--- START OF Exercise material ---

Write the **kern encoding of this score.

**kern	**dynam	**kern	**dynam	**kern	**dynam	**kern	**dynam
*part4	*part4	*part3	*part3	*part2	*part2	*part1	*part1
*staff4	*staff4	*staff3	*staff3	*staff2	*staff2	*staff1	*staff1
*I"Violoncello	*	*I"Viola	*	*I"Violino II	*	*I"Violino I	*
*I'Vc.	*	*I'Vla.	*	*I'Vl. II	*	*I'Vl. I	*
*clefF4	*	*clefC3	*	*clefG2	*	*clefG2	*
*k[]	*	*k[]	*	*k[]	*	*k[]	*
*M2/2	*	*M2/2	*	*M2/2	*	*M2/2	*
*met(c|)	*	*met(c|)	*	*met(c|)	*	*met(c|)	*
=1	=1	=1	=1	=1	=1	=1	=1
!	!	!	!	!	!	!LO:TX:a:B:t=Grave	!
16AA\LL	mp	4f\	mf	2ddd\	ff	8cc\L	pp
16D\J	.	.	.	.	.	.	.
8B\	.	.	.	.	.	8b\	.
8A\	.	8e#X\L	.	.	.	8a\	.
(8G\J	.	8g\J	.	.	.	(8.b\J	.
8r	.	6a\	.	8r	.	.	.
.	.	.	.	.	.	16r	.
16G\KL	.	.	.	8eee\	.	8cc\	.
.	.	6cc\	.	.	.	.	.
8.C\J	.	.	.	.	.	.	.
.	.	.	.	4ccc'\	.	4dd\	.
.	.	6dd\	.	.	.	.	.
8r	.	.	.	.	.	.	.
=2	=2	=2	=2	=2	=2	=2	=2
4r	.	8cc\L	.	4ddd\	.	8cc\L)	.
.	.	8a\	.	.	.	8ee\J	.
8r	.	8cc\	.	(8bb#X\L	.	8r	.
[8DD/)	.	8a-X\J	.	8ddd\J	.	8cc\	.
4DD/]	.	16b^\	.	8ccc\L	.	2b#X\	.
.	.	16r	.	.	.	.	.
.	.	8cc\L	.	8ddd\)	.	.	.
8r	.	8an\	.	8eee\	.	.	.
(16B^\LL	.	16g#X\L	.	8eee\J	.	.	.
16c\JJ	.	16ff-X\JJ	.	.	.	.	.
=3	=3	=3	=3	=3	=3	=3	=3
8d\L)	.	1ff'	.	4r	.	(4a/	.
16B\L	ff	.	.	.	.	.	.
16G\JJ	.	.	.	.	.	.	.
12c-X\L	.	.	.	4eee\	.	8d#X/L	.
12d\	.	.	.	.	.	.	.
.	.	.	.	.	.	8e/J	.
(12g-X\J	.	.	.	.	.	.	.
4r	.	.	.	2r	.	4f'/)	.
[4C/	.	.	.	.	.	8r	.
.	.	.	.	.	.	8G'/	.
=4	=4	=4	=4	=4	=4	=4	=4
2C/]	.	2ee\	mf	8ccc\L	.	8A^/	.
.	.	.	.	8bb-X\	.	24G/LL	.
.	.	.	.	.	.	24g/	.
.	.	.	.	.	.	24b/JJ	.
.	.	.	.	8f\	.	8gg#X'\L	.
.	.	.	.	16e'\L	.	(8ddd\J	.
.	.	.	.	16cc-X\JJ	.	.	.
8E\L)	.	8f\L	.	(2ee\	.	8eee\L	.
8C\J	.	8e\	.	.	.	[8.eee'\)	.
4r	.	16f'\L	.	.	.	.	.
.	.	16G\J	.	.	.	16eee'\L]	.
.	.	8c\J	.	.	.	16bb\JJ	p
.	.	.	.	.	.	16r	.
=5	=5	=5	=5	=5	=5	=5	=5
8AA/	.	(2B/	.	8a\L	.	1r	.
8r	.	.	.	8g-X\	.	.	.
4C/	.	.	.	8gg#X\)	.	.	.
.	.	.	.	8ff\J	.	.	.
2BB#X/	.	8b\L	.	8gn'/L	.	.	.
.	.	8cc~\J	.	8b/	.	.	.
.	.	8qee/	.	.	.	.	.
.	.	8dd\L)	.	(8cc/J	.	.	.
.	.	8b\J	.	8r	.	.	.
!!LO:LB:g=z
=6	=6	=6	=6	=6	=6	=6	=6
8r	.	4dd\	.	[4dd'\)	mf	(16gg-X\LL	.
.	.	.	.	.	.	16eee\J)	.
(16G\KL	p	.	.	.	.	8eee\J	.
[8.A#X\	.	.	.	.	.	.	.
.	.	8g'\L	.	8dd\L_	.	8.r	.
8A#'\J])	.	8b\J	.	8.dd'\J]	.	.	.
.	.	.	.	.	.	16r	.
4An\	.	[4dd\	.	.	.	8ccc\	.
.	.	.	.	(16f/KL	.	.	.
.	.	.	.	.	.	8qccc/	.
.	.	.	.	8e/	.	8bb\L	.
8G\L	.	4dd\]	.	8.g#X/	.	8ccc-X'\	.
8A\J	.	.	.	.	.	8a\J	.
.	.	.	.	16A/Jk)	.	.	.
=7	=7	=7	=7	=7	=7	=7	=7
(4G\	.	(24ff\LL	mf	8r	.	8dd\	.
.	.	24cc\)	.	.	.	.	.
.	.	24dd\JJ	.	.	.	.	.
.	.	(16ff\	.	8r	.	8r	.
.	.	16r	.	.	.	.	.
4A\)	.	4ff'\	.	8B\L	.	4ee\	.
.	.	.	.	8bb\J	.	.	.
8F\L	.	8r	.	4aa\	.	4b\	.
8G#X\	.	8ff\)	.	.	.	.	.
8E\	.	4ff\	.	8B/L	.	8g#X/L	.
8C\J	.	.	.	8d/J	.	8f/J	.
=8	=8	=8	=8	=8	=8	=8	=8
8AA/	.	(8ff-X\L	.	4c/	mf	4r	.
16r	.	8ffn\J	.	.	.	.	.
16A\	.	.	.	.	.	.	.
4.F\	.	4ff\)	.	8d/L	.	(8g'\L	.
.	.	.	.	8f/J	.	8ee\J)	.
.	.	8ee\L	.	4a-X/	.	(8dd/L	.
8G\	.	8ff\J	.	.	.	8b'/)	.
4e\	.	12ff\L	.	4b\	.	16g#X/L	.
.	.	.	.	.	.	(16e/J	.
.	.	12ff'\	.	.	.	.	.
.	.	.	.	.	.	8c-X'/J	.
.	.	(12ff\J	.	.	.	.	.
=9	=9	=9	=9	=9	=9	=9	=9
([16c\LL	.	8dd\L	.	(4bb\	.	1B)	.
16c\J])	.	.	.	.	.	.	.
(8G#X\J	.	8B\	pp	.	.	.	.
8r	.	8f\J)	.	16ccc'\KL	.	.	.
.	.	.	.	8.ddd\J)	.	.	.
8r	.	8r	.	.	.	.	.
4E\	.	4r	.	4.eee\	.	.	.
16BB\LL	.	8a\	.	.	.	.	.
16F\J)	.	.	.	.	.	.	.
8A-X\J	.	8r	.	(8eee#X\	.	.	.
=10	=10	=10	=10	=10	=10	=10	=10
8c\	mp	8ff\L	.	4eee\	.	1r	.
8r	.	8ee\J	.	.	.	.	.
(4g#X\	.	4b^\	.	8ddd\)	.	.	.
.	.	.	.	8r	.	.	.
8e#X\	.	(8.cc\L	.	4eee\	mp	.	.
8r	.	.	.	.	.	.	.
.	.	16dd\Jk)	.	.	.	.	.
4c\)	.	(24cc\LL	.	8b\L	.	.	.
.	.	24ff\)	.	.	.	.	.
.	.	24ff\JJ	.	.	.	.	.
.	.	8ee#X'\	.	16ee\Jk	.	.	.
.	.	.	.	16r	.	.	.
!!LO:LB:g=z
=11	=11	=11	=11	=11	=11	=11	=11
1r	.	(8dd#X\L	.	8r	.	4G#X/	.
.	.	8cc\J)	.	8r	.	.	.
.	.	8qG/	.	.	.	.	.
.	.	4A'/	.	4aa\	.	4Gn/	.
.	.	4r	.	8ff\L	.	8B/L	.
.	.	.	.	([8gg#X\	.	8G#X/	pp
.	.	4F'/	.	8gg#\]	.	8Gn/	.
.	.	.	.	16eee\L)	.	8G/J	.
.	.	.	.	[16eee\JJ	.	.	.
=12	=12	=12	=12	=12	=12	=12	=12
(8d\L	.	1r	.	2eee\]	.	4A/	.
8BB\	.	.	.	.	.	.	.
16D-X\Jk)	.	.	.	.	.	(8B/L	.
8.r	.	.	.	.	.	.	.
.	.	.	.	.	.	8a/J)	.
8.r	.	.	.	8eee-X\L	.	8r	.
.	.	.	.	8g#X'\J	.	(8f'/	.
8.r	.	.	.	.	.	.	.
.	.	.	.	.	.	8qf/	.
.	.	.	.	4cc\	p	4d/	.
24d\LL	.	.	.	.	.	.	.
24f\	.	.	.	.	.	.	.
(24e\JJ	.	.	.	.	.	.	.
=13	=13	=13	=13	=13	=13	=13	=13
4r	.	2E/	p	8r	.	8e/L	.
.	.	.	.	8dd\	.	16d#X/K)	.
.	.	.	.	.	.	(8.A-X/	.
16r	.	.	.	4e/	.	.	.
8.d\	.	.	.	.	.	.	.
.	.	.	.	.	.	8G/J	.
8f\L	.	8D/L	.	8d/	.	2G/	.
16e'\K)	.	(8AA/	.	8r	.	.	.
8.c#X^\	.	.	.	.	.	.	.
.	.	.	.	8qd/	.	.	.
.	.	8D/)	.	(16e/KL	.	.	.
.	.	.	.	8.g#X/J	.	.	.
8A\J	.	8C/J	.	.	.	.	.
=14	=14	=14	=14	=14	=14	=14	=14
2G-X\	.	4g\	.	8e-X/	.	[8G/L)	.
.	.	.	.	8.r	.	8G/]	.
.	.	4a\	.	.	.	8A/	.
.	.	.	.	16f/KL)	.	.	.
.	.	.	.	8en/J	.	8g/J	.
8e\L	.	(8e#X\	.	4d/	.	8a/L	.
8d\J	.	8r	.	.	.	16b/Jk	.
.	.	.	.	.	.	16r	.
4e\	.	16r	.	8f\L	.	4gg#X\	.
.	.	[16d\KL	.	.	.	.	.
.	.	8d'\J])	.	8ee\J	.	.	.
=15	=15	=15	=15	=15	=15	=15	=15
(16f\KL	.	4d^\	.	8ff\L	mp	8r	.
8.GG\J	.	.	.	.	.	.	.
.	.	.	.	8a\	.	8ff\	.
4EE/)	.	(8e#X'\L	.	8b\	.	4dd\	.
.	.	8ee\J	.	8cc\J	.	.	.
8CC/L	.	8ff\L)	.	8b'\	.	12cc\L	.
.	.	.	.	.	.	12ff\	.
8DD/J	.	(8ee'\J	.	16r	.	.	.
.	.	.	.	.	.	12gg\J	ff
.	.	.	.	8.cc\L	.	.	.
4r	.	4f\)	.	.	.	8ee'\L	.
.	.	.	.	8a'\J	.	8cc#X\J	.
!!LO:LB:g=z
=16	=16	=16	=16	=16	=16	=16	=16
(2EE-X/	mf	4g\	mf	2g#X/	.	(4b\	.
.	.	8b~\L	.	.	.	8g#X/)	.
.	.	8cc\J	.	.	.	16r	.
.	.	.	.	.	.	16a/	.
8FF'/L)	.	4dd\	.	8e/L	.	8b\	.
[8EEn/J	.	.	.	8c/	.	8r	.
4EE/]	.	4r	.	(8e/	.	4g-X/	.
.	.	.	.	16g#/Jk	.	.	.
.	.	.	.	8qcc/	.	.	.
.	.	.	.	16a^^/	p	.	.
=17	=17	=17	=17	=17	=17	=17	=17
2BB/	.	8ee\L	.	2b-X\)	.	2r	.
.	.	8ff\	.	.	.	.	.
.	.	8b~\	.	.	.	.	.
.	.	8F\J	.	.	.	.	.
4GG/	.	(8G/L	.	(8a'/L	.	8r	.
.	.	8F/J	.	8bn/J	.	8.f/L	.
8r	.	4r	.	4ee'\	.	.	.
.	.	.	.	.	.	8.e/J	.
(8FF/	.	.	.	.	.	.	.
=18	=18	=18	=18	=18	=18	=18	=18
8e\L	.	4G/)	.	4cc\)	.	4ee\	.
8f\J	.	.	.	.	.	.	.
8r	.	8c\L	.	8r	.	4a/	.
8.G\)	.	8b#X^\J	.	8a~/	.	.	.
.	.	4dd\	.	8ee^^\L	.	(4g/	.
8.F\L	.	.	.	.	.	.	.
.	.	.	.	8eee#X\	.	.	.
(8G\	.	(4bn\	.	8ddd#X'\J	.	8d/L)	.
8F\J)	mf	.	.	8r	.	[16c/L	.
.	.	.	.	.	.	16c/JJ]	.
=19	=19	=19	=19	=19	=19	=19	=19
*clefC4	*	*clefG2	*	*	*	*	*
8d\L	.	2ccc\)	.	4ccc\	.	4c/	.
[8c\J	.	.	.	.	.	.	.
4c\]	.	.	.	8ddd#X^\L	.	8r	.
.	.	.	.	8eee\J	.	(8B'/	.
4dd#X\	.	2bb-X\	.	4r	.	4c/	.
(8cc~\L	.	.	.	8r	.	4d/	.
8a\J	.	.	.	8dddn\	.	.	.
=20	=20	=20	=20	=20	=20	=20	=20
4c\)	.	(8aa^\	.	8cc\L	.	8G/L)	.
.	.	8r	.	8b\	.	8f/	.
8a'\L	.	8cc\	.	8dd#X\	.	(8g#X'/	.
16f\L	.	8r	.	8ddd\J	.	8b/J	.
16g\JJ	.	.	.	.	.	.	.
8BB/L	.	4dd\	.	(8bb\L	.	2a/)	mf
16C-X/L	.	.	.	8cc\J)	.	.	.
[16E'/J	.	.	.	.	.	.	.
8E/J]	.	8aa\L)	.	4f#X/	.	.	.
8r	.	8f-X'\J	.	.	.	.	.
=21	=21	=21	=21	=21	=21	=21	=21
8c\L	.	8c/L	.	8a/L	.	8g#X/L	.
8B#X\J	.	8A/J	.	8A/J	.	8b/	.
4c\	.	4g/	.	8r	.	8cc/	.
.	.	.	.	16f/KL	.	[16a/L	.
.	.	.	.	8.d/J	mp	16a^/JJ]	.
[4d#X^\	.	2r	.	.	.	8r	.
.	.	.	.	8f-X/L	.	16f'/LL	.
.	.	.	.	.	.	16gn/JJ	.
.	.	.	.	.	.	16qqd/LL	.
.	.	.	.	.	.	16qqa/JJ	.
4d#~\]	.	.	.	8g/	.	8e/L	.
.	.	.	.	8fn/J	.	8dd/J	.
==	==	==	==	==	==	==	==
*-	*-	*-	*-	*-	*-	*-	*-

--- END OF Exercise material ---

Collect every line in the records above that contains the string "kern", matching its case exactly.

Write the **kern encoding of this score.
**kern	**dynam	**kern	**dynam	**kern	**dynam	**kern	**dynam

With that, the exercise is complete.